◆ WHAT YOU NEED TO DO:
So that nothing is lost, write out all the lines below exactly.

◆ DATA:
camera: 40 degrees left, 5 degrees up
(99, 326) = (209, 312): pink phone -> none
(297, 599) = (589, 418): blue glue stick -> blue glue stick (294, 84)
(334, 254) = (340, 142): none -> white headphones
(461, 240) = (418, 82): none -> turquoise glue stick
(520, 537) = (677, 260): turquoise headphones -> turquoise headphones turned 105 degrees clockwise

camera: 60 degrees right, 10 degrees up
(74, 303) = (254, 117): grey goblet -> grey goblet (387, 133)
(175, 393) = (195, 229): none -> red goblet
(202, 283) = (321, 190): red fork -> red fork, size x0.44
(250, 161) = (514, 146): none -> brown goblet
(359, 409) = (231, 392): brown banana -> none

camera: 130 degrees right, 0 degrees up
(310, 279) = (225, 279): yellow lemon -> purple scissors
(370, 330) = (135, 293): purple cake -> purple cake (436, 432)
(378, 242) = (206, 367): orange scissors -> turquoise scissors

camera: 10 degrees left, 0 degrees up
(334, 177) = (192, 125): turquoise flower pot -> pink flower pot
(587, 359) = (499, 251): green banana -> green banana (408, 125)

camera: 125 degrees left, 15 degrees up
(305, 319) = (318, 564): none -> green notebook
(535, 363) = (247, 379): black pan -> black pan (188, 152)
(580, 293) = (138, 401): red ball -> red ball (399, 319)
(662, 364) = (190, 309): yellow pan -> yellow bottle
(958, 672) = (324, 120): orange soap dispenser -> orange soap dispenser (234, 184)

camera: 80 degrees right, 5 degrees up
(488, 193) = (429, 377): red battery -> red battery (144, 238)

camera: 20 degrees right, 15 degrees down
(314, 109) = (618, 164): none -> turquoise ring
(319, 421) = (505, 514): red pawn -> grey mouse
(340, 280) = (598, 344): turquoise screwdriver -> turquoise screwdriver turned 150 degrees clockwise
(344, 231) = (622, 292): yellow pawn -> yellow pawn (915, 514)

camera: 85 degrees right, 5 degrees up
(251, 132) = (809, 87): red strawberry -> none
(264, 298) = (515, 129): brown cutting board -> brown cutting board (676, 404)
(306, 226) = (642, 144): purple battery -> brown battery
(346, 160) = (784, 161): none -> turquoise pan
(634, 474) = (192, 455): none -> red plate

◆ SOLUTION:
camera: 40 degrees left, 5 degrees up
(99, 326) = (209, 312): pink phone -> none
(297, 599) = (589, 418): blue glue stick -> blue glue stick (294, 84)
(334, 254) = (340, 142): none -> white headphones
(461, 240) = (418, 82): none -> turquoise glue stick
(520, 537) = (677, 260): turquoise headphones -> turquoise headphones turned 105 degrees clockwise

camera: 60 degrees right, 10 degrees up
(74, 303) = (254, 117): grey goblet -> grey goblet (387, 133)
(175, 393) = (195, 229): none -> red goblet
(202, 283) = (321, 190): red fork -> red fork, size x0.44
(250, 161) = (514, 146): none -> brown goblet
(359, 409) = (231, 392): brown banana -> none

camera: 130 degrees right, 0 degrees up
(310, 279) = (225, 279): yellow lemon -> purple scissors
(370, 330) = (135, 293): purple cake -> purple cake (436, 432)
(378, 242) = (206, 367): orange scissors -> turquoise scissors

camera: 10 degrees left, 0 degrees up
(334, 177) = (192, 125): turquoise flower pot -> pink flower pot
(587, 359) = (499, 251): green banana -> green banana (408, 125)

camera: 125 degrees left, 15 degrees up
(305, 319) = (318, 564): none -> green notebook
(535, 363) = (247, 379): black pan -> black pan (188, 152)
(580, 293) = (138, 401): red ball -> red ball (399, 319)
(662, 364) = (190, 309): yellow pan -> yellow bottle
(958, 672) = (324, 120): orange soap dispenser -> orange soap dispenser (234, 184)

camera: 80 degrees right, 5 degrees up
(488, 193) = (429, 377): red battery -> red battery (144, 238)

camera: 20 degrees right, 15 degrees down
(314, 109) = (618, 164): none -> turquoise ring
(319, 421) = (505, 514): red pawn -> grey mouse
(340, 280) = (598, 344): turquoise screwdriver -> turquoise screwdriver turned 150 degrees clockwise
(344, 231) = (622, 292): yellow pawn -> yellow pawn (915, 514)

camera: 85 degrees right, 5 degrees up
(251, 132) = (809, 87): red strawberry -> none
(264, 298) = (515, 129): brown cutting board -> brown cutting board (676, 404)
(306, 226) = (642, 144): purple battery -> brown battery
(346, 160) = (784, 161): none -> turquoise pan
(634, 474) = (192, 455): none -> red plate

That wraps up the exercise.